__Required work__. Pictures aside, can you reproduce the records word for word?

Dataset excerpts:
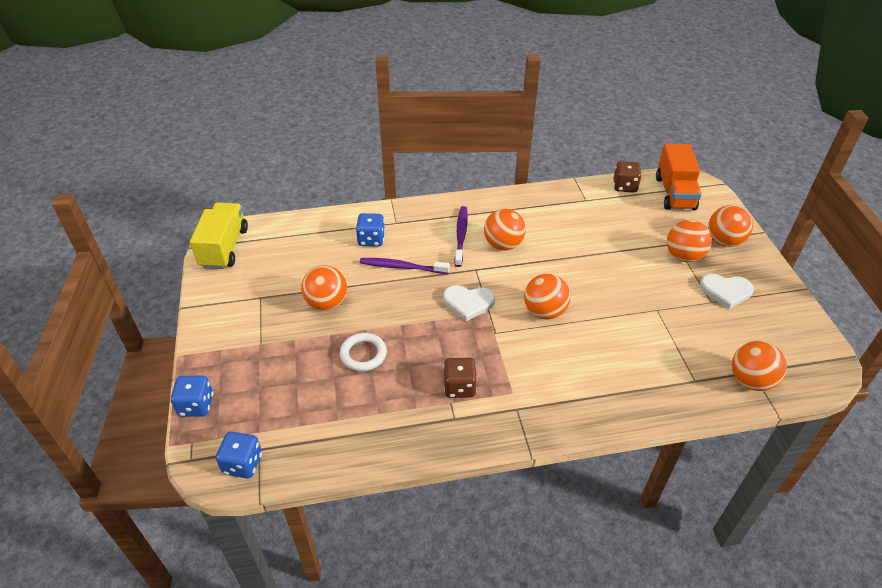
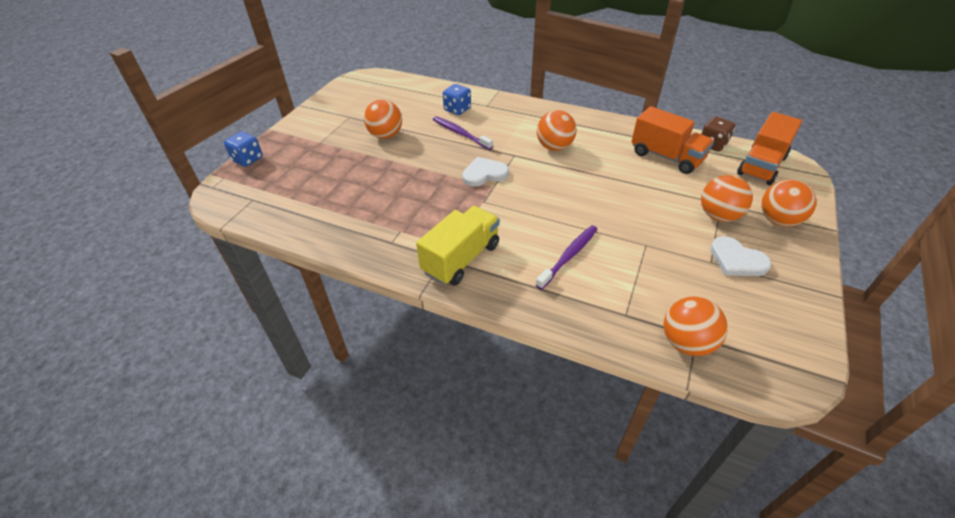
camera: 35 degrees right, 0 degrees up
(224, 248) = (359, 82): yellow truck -> yellow truck (461, 259)
(243, 464) = (235, 203): blue dice -> none
(363, 354) = (375, 175): white ring -> none
(459, 387) = (417, 224): brown dice -> none
(461, 235) = (526, 130): purple toothbrush -> purple toothbrush (569, 256)
(468, 303) = (484, 174): white heart -> white heart turned 120 degrees clockwise
(544, 311) = (539, 204): orange ball -> none
(601, 215) = (666, 157): none -> orange truck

__Your solution__.
camera: 35 degrees right, 0 degrees up
(224, 248) = (359, 82): yellow truck -> yellow truck (461, 259)
(243, 464) = (235, 203): blue dice -> none
(363, 354) = (375, 175): white ring -> none
(459, 387) = (417, 224): brown dice -> none
(461, 235) = (526, 130): purple toothbrush -> purple toothbrush (569, 256)
(468, 303) = (484, 174): white heart -> white heart turned 120 degrees clockwise
(544, 311) = (539, 204): orange ball -> none
(601, 215) = (666, 157): none -> orange truck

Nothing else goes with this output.